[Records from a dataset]

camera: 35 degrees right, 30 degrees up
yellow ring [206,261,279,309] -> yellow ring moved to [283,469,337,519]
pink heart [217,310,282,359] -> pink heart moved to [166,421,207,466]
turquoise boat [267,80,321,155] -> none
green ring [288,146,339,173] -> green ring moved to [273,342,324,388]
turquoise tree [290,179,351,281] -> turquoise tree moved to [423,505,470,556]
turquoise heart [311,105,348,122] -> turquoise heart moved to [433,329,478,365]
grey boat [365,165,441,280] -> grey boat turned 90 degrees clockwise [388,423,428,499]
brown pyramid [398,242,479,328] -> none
--
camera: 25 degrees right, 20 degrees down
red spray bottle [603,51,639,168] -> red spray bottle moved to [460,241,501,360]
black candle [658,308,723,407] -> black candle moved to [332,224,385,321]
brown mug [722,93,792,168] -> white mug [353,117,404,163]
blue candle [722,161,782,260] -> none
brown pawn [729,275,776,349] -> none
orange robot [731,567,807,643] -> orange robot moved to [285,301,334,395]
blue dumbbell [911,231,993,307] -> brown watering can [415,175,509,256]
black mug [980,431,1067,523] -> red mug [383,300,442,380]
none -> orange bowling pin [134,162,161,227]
...
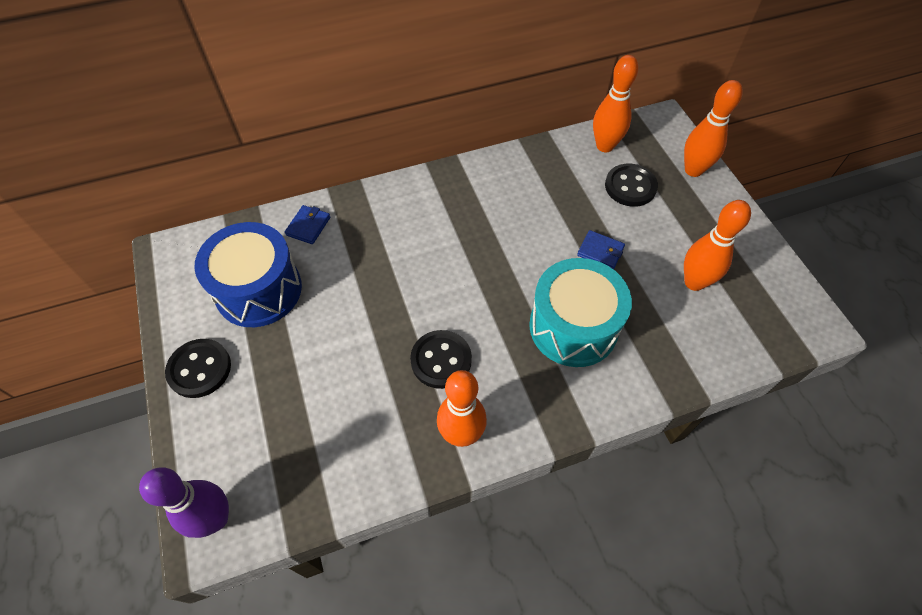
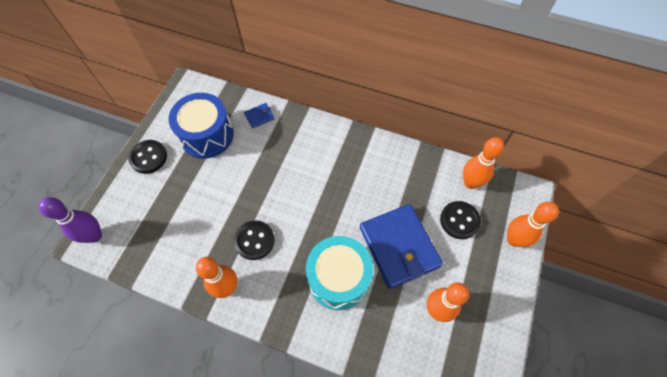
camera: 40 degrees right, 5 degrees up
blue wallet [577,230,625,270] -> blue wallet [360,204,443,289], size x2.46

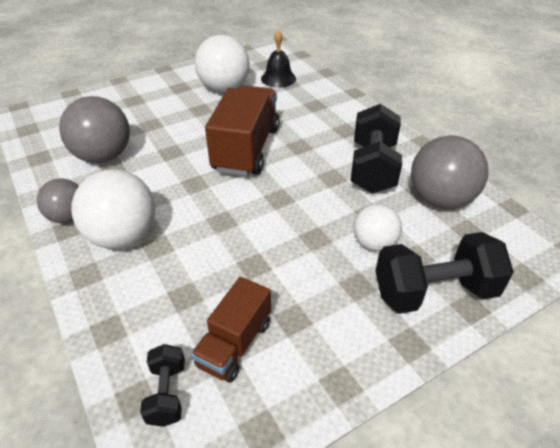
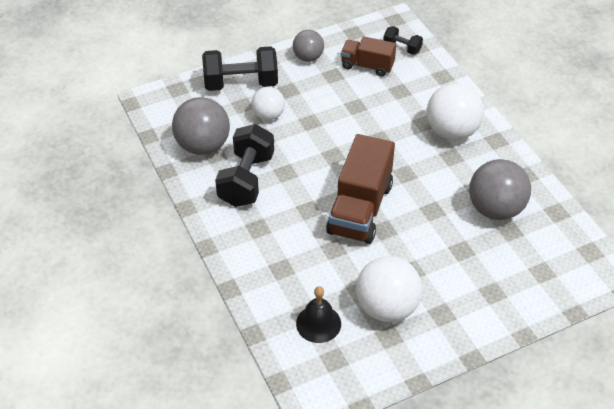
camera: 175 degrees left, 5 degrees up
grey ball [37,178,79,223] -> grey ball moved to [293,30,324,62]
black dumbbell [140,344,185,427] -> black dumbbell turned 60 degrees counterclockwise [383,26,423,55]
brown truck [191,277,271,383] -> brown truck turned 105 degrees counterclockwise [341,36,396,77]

How to complete this task> After locating the line holding "camera: 35 degrees right, 30 degrees up" above, output exactly that line and every line after it through the line holding "brown pyramid [398,242,479,328] -> none". Include nothing else.

Task answer>
camera: 35 degrees right, 30 degrees up
yellow ring [206,261,279,309] -> yellow ring moved to [283,469,337,519]
pink heart [217,310,282,359] -> pink heart moved to [166,421,207,466]
turquoise boat [267,80,321,155] -> none
green ring [288,146,339,173] -> green ring moved to [273,342,324,388]
turquoise tree [290,179,351,281] -> turquoise tree moved to [423,505,470,556]
turquoise heart [311,105,348,122] -> turquoise heart moved to [433,329,478,365]
grey boat [365,165,441,280] -> grey boat turned 90 degrees clockwise [388,423,428,499]
brown pyramid [398,242,479,328] -> none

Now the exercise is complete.